### WHAT IS EXPECTED
Write out the lines below exactly, beginning at the one with "(358, 280) = (340, 253): grey" and stopping after the one with "(367, 147) = (697, 190): none -> orange lamp"; the pictures are not copied.

### MATERIAL PROVIDED

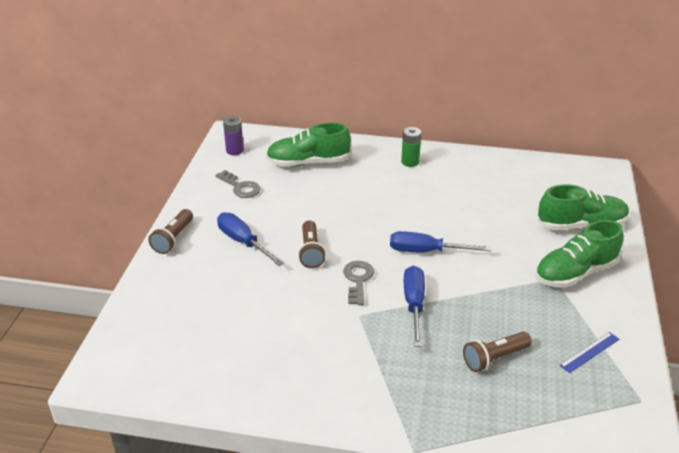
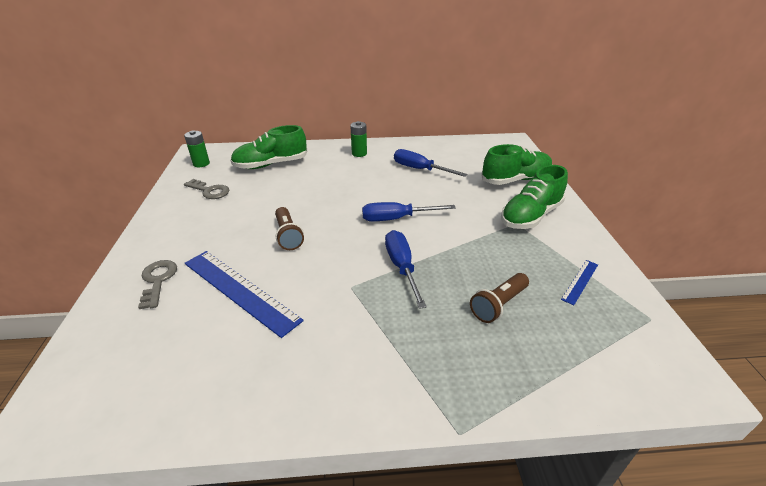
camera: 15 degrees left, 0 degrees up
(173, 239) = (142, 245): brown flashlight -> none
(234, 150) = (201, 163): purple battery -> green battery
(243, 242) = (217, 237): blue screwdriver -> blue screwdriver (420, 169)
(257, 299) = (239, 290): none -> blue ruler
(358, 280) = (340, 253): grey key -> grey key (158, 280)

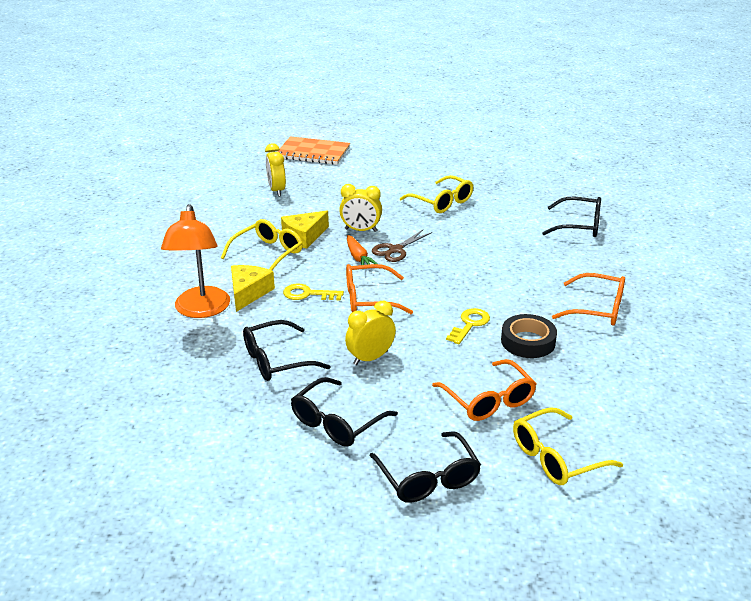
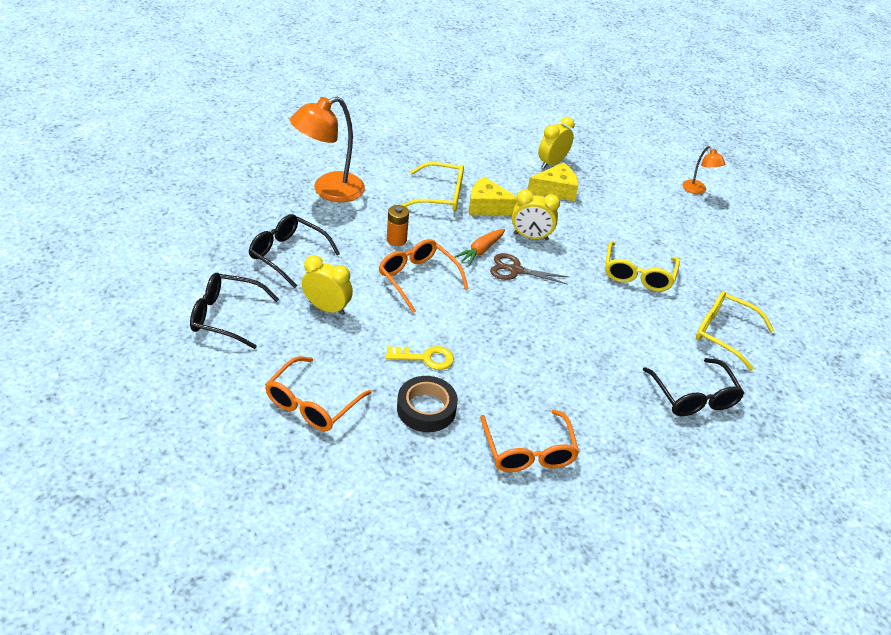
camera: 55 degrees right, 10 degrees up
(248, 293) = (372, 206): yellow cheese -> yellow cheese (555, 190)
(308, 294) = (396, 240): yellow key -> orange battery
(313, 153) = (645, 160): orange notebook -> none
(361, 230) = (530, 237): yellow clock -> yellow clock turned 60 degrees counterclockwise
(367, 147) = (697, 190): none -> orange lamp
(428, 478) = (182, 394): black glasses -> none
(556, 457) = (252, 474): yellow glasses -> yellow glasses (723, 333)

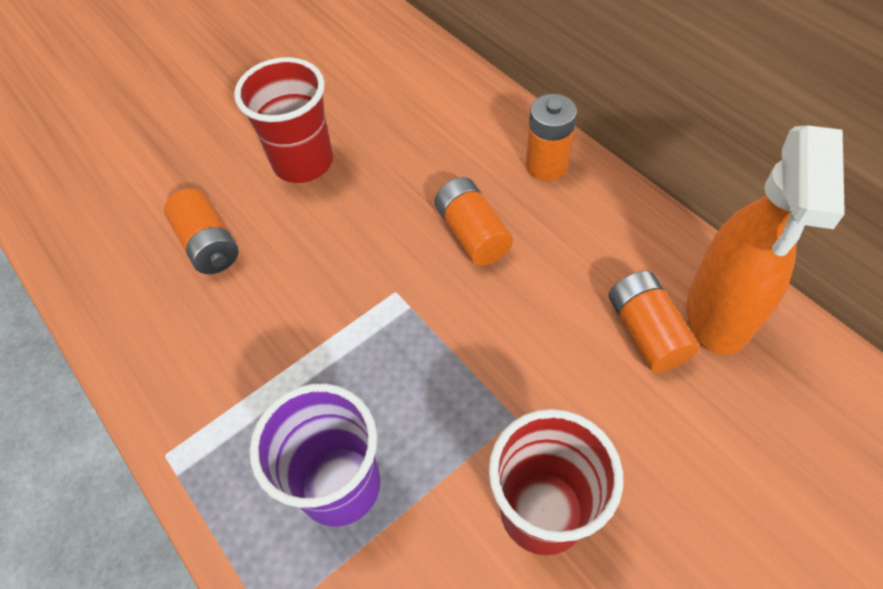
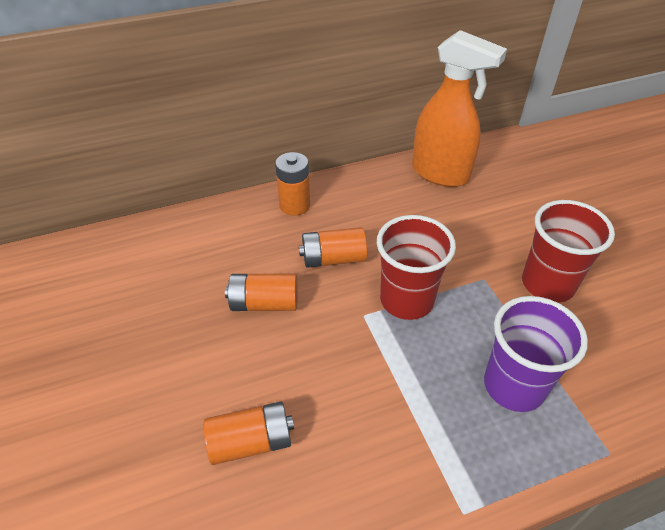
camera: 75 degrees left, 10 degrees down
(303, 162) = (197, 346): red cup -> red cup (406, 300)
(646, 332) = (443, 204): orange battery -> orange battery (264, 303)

### SOLVED EXERCISE
(358, 280) = (340, 253): grey key -> grey key (158, 280)

camera: 55 degrees right, 10 degrees up
(248, 293) = (372, 206): yellow cheese -> yellow cheese (555, 190)
(308, 294) = (396, 240): yellow key -> orange battery
(313, 153) = (645, 160): orange notebook -> none
(361, 230) = (530, 237): yellow clock -> yellow clock turned 60 degrees counterclockwise
(367, 147) = (697, 190): none -> orange lamp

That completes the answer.